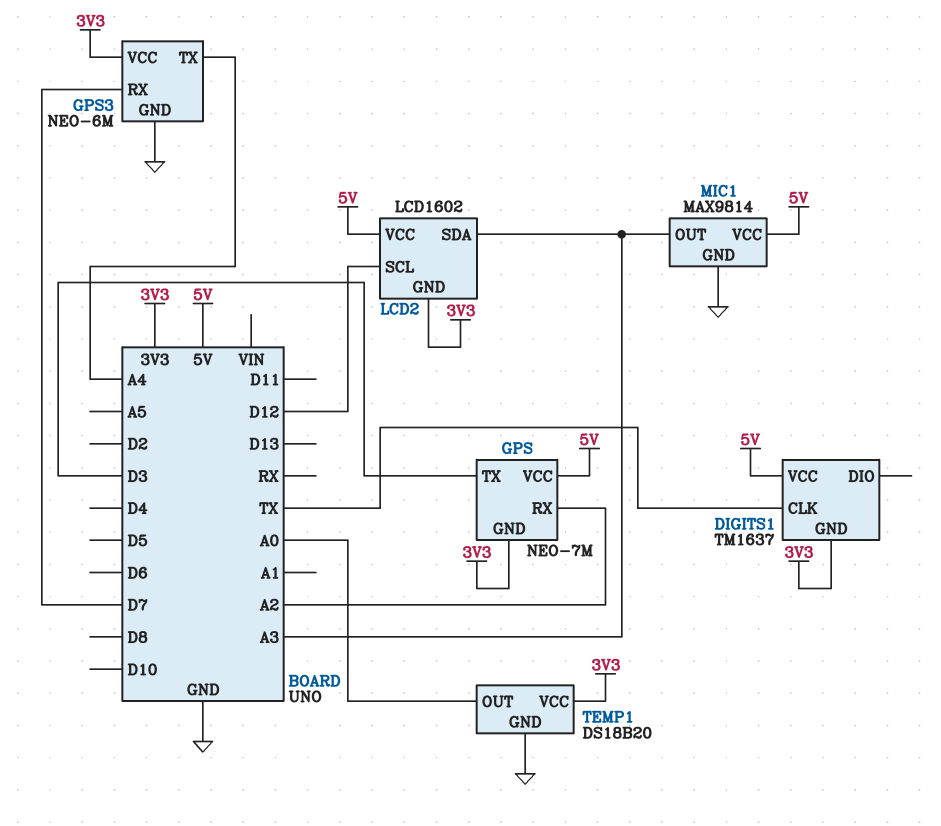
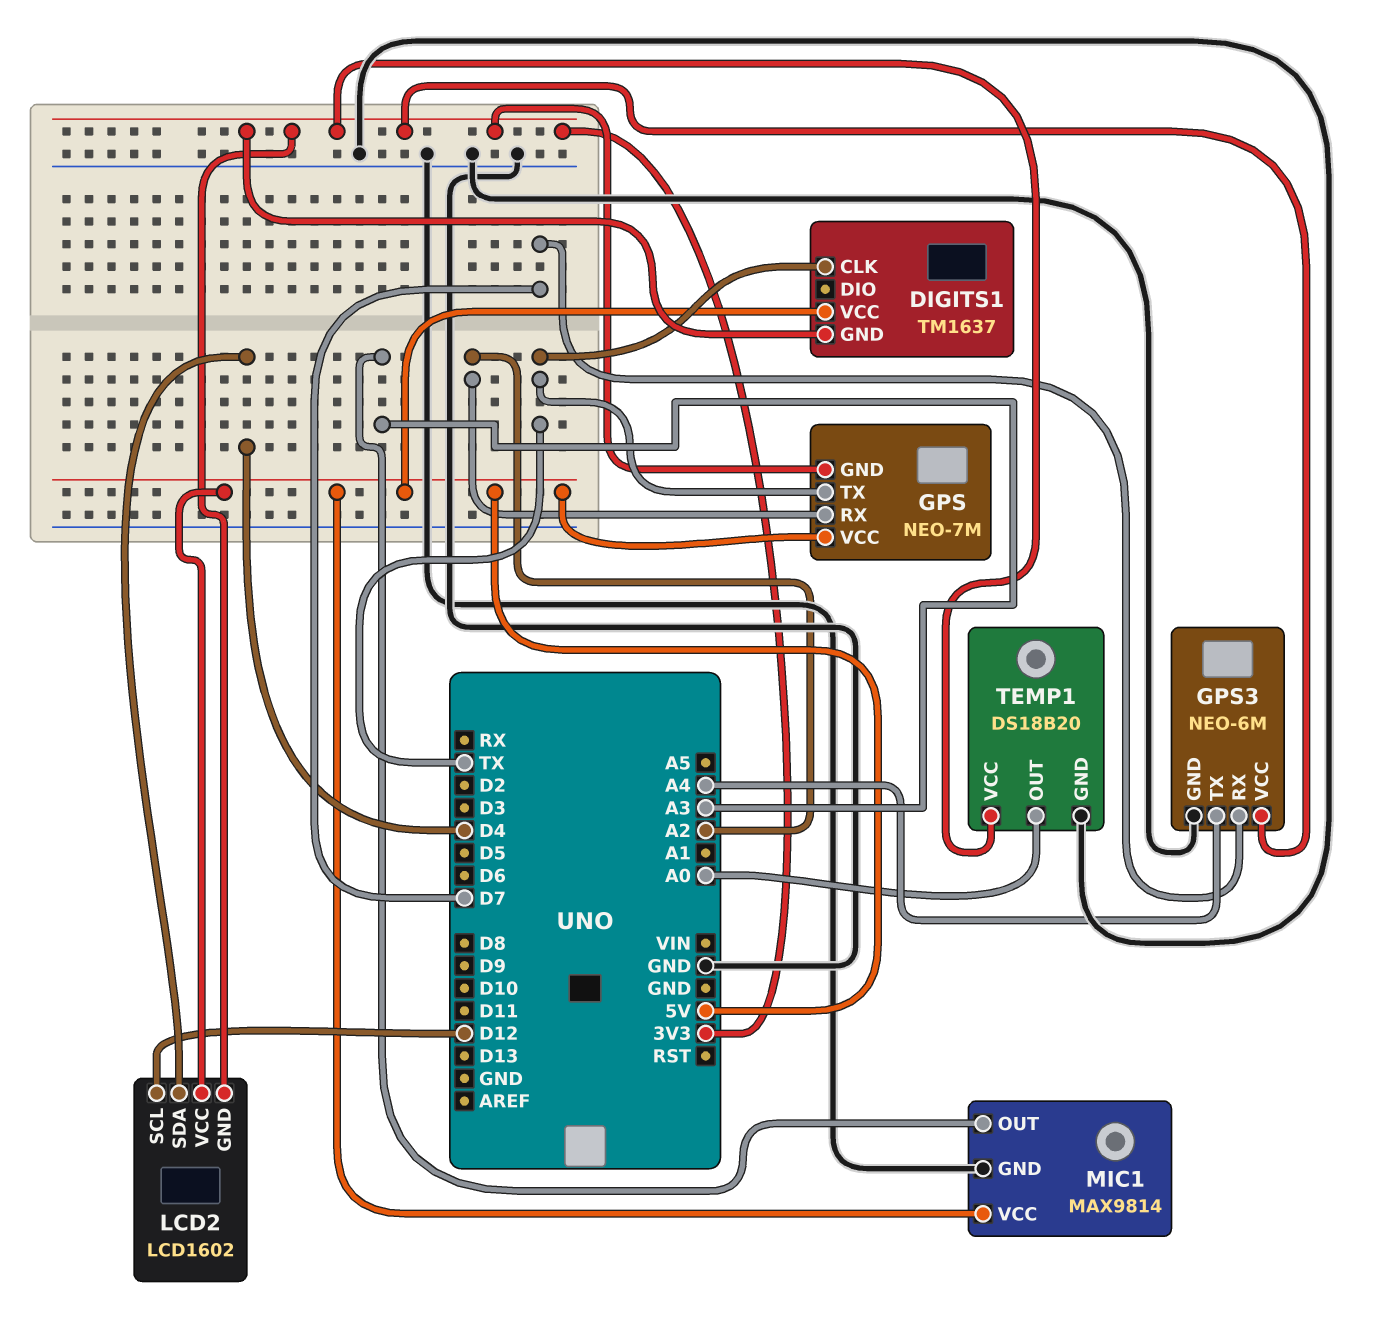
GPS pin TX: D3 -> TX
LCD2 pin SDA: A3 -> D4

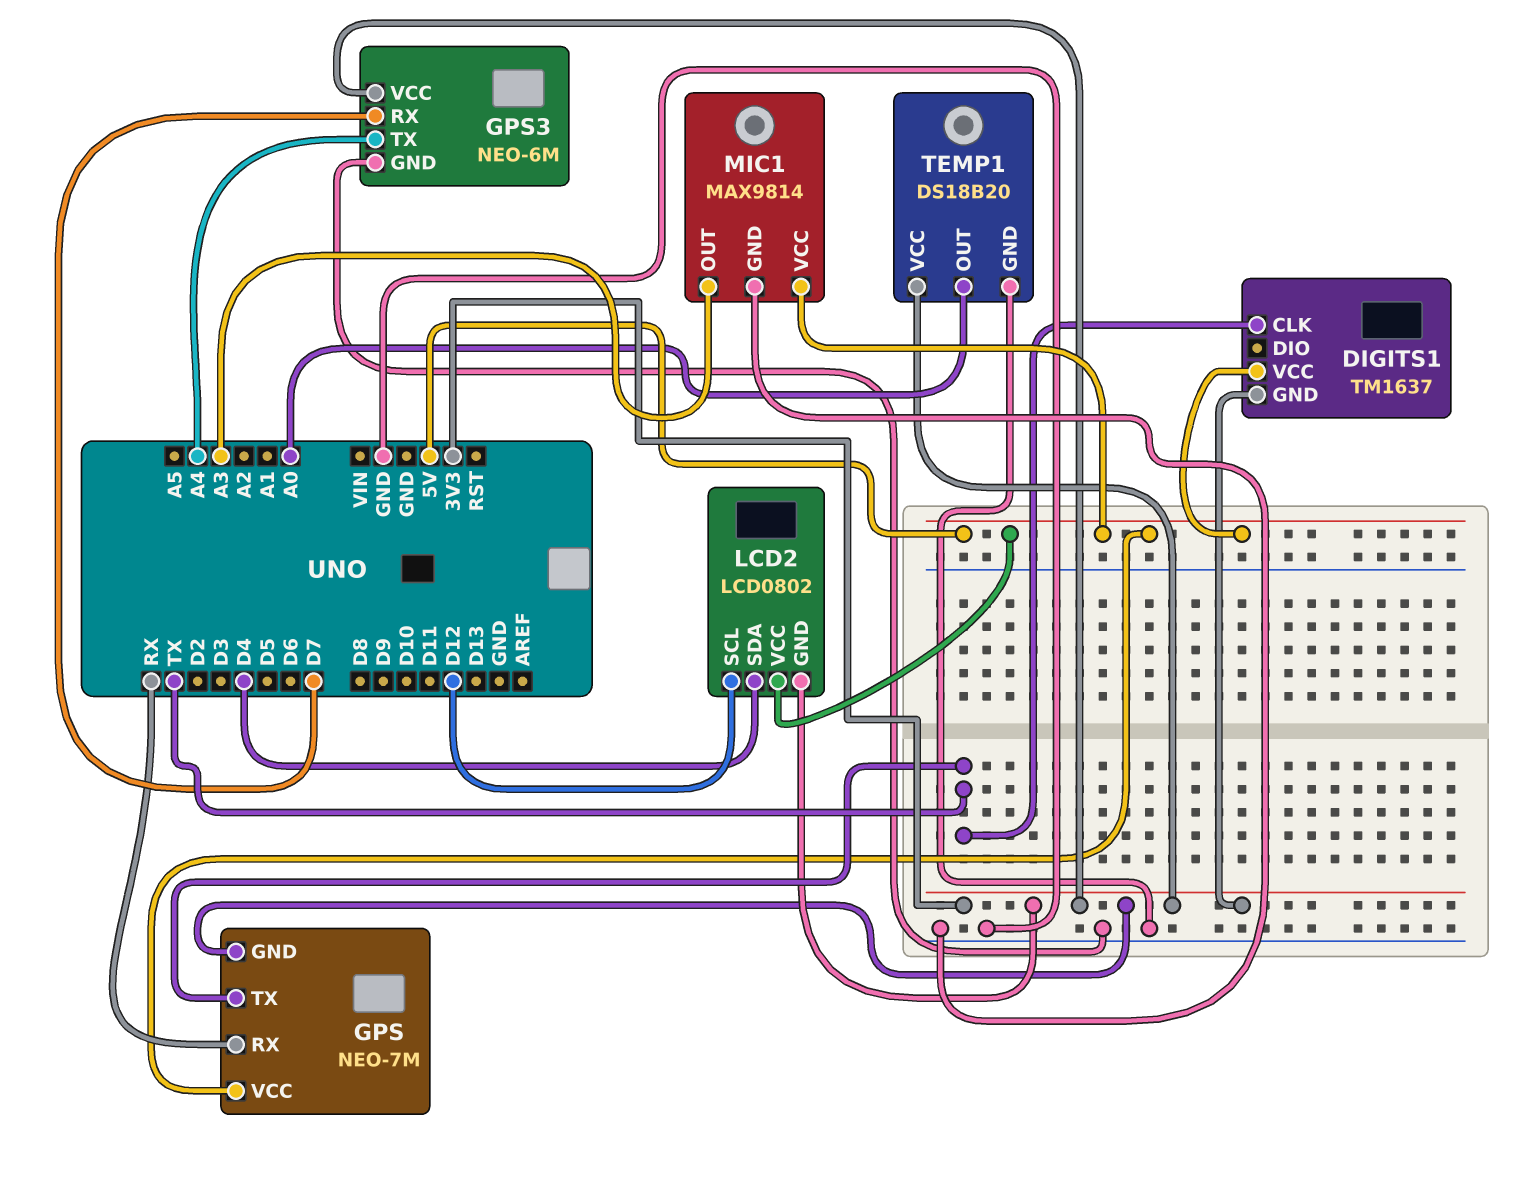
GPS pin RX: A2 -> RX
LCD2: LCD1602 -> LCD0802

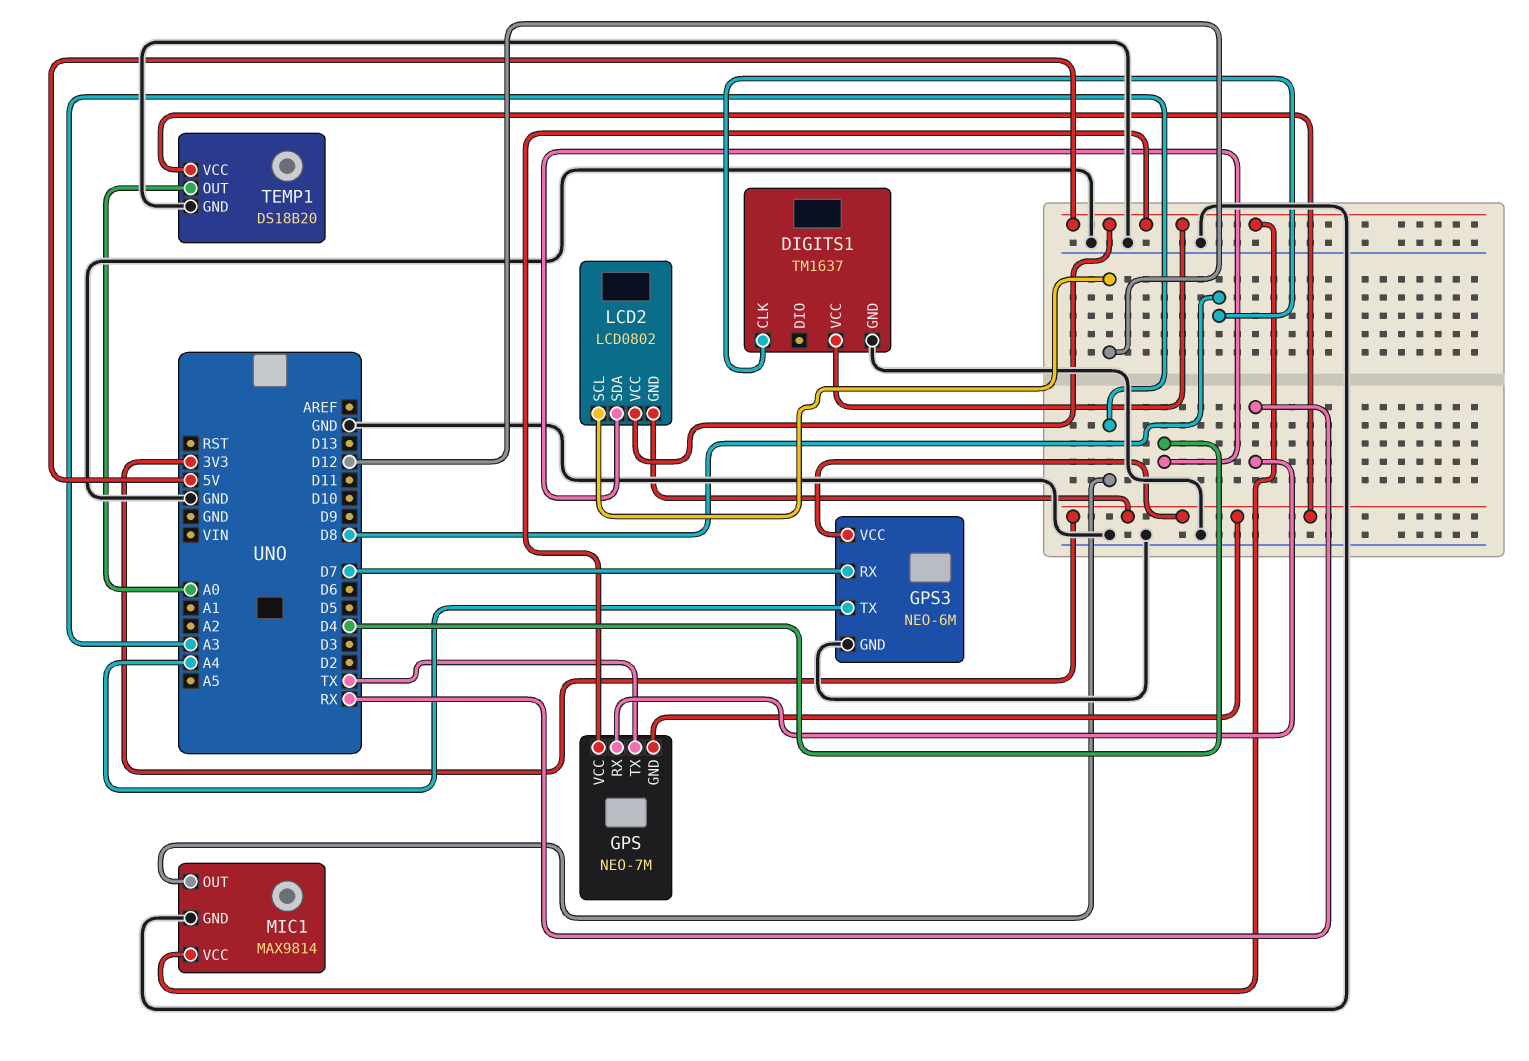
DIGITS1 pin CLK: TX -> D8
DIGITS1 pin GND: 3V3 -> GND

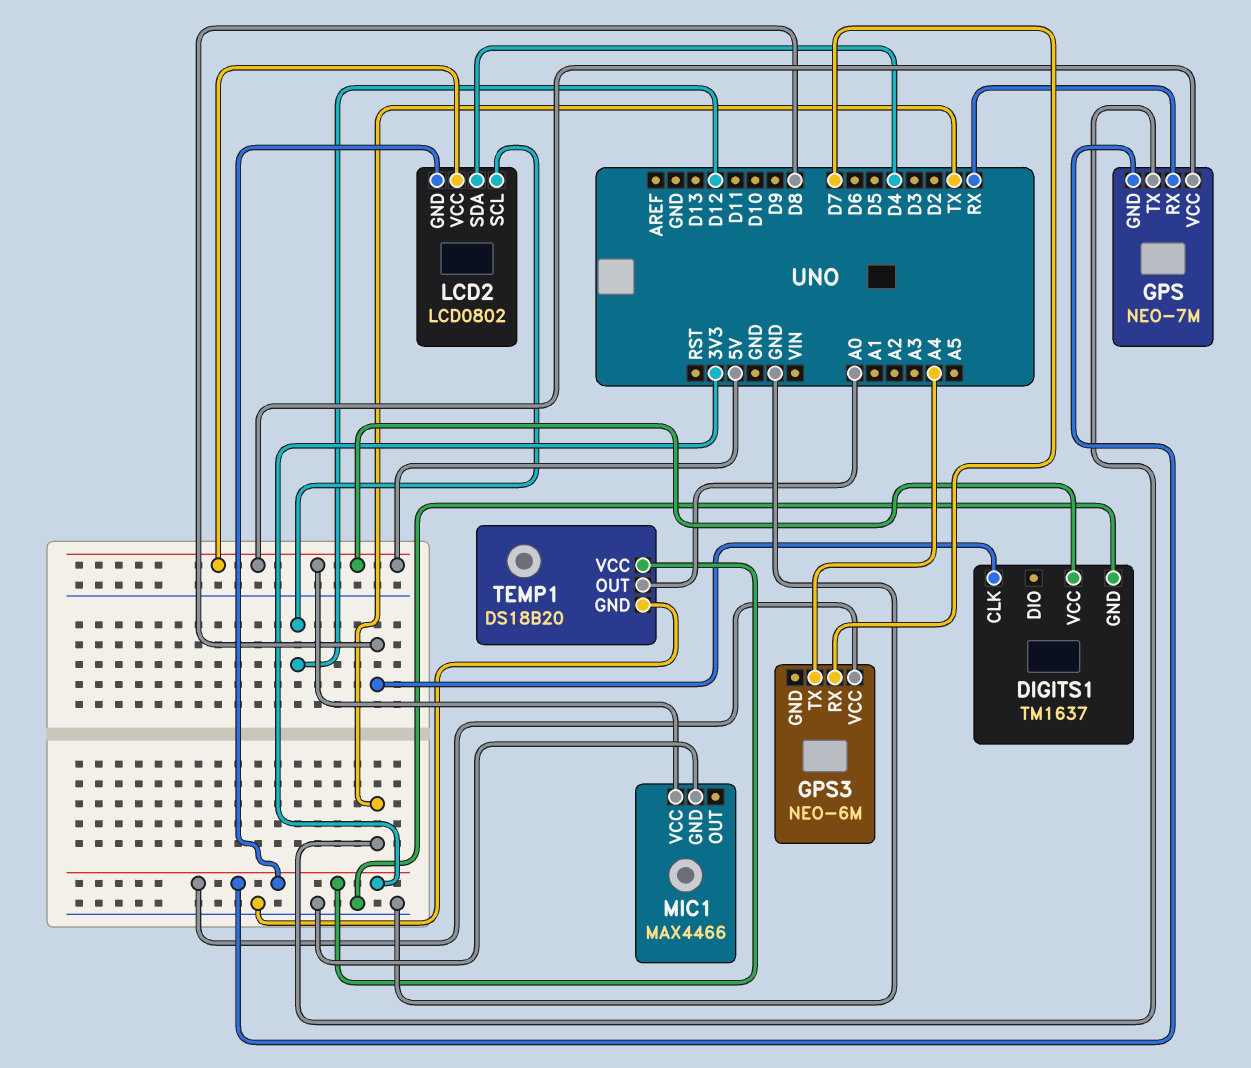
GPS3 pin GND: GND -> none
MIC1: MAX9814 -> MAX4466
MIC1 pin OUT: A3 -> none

Task to carry out :: All of the entries must be reproduced exactly, with no pictures kept.

The answer ::
GPS pin TX: D3 -> TX
LCD2 pin SDA: A3 -> D4

GPS pin RX: A2 -> RX
LCD2: LCD1602 -> LCD0802

DIGITS1 pin CLK: TX -> D8
DIGITS1 pin GND: 3V3 -> GND

GPS3 pin GND: GND -> none
MIC1: MAX9814 -> MAX4466
MIC1 pin OUT: A3 -> none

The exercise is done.